Listing

__________________________________________________

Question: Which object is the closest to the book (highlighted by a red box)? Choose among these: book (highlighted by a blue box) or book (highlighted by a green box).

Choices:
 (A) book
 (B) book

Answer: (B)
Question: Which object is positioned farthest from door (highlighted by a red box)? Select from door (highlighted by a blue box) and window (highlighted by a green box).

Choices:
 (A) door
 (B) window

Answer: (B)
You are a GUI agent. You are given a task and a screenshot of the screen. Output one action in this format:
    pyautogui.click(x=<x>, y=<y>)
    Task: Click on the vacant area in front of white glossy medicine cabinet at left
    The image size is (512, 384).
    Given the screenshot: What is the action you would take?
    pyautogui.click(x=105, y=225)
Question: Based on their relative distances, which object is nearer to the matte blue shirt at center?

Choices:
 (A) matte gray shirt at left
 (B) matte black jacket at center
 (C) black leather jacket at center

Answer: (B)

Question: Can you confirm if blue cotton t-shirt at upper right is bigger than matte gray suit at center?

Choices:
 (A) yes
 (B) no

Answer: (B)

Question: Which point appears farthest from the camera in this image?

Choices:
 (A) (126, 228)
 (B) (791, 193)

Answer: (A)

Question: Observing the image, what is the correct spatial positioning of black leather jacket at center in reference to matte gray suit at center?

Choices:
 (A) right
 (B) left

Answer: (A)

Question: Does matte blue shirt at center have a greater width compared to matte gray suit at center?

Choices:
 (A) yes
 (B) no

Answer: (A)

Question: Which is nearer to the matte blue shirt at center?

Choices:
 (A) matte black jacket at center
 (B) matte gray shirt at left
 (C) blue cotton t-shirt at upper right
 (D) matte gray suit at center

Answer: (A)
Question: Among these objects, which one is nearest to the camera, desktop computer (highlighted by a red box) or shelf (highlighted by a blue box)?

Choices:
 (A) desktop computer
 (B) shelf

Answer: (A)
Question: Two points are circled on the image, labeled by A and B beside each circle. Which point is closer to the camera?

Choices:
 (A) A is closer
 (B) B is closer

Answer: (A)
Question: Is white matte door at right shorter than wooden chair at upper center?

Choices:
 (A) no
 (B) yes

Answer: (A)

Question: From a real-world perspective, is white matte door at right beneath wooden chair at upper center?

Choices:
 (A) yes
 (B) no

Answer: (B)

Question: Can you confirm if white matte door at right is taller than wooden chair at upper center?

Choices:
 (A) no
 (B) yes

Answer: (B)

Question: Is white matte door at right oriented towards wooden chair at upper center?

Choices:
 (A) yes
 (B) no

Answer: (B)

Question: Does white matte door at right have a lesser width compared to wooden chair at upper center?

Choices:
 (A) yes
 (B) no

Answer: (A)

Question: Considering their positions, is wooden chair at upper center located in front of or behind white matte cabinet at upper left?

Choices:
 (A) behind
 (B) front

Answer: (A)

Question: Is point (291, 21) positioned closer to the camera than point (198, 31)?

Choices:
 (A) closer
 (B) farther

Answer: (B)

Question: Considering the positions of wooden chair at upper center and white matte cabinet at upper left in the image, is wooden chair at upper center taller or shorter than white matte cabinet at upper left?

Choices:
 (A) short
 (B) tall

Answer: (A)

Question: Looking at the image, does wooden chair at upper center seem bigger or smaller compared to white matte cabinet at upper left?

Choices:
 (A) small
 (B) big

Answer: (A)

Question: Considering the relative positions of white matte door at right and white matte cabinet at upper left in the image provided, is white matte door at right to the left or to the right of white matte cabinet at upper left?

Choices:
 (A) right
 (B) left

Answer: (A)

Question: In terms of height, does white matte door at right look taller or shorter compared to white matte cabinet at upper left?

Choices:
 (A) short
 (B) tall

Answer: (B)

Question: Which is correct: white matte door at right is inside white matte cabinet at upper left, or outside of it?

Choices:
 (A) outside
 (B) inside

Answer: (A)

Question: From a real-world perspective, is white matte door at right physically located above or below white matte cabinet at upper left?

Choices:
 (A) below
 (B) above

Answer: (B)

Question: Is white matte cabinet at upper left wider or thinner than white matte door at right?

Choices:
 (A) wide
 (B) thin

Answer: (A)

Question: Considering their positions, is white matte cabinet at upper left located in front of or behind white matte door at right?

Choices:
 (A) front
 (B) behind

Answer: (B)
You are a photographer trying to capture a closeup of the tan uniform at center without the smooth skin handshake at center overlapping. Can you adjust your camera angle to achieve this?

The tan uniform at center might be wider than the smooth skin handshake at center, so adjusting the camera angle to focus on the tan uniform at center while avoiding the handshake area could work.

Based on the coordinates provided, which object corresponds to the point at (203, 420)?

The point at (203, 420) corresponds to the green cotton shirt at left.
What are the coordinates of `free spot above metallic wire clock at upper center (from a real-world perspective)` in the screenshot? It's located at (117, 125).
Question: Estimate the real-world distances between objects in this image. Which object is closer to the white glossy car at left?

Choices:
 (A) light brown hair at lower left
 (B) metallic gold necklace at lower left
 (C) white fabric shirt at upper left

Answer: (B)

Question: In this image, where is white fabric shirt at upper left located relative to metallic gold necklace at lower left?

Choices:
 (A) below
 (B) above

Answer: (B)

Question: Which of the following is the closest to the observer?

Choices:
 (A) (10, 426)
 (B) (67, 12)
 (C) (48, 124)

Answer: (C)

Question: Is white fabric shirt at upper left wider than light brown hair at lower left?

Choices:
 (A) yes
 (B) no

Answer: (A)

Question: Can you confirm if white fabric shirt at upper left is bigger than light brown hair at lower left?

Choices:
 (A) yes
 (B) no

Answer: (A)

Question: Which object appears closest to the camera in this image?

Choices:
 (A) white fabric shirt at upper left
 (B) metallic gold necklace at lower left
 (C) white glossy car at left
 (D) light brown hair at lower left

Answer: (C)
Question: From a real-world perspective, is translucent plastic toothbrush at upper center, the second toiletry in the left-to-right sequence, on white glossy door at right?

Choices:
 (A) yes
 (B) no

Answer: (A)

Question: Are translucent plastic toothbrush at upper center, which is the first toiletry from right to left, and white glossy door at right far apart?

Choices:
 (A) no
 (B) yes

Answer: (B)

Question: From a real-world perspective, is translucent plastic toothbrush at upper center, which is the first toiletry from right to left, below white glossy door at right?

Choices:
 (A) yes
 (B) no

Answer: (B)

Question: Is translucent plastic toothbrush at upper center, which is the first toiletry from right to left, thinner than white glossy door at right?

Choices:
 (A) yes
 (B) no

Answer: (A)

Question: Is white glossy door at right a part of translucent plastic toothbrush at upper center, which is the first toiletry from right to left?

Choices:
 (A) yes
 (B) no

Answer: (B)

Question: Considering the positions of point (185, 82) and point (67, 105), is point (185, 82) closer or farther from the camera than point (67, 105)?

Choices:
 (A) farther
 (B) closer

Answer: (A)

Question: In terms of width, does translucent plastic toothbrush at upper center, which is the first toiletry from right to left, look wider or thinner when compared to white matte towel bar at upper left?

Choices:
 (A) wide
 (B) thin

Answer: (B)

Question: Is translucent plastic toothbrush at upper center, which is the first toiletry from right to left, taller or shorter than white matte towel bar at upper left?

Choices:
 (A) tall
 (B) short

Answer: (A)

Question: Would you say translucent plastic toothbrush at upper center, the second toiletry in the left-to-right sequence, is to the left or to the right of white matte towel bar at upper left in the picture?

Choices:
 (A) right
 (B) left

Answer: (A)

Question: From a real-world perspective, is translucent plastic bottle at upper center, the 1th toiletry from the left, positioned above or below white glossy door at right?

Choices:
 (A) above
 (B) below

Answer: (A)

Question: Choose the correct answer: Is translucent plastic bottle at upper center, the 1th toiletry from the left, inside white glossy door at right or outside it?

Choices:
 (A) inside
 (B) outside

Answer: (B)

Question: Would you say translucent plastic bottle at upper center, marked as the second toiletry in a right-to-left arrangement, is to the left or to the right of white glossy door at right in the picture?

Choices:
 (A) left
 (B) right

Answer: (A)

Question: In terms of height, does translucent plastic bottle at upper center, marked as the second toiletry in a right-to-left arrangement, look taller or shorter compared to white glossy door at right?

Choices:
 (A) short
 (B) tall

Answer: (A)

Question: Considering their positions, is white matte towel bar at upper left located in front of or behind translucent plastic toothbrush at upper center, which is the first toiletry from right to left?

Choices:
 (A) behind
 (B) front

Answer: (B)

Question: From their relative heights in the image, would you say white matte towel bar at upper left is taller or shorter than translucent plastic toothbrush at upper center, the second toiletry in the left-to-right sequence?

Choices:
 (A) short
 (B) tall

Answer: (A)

__________________________________________________

Instruction
Convert the material from the line containing "Question: Is white matte door at right oriented" through the line containing "Question: Is white matte cabinet", both included, into a Markdown table with the columns Row and Line. Put a row number in Row and the full line in Line, and leave out blank lines.

Finished exercise
| Row | Line |
|---|---|
| 1 | Question: Is white matte door at right oriented towards wooden chair at upper center? |
| 2 | Choices: |
| 3 |  (A) yes |
| 4 |  (B) no |
| 5 | Answer: (B) |
| 6 | Question: Does white matte door at right have a lesser width compared to wooden chair at upper center? |
| 7 | Choices: |
| 8 |  (A) yes |
| 9 |  (B) no |
| 10 | Answer: (A) |
| 11 | Question: Considering their positions, is wooden chair at upper center located in front of or behind white matte cabinet at upper left? |
| 12 | Choices: |
| 13 |  (A) behind |
| 14 |  (B) front |
| 15 | Answer: (A) |
| 16 | Question: Is point (291, 21) positioned closer to the camera than point (198, 31)? |
| 17 | Choices: |
| 18 |  (A) closer |
| 19 |  (B) farther |
| 20 | Answer: (B) |
| 21 | Question: Considering the positions of wooden chair at upper center and white matte cabinet at upper left in the image, is wooden chair at upper center taller or shorter than white matte cabinet at upper left? |
| 22 | Choices: |
| 23 |  (A) short |
| 24 |  (B) tall |
| 25 | Answer: (A) |
| 26 | Question: Looking at the image, does wooden chair at upper center seem bigger or smaller compared to white matte cabinet at upper left? |
| 27 | Choices: |
| 28 |  (A) small |
| 29 |  (B) big |
| 30 | Answer: (A) |
| 31 | Question: Considering the relative positions of white matte door at right and white matte cabinet at upper left in the image provided, is white matte door at right to the left or to the right of white matte cabinet at upper left? |
| 32 | Choices: |
| 33 |  (A) right |
| 34 |  (B) left |
| 35 | Answer: (A) |
| 36 | Question: In terms of height, does white matte door at right look taller or shorter compared to white matte cabinet at upper left? |
| 37 | Choices: |
| 38 |  (A) short |
| 39 |  (B) tall |
| 40 | Answer: (B) |
| 41 | Question: Which is correct: white matte door at right is inside white matte cabinet at upper left, or outside of it? |
| 42 | Choices: |
| 43 |  (A) outside |
| 44 |  (B) inside |
| 45 | Answer: (A) |
| 46 | Question: From a real-world perspective, is white matte door at right physically located above or below white matte cabinet at upper left? |
| 47 | Choices: |
| 48 |  (A) below |
| 49 |  (B) above |
| 50 | Answer: (B) |
| 51 | Question: Is white matte cabinet at upper left wider or thinner than white matte door at right? |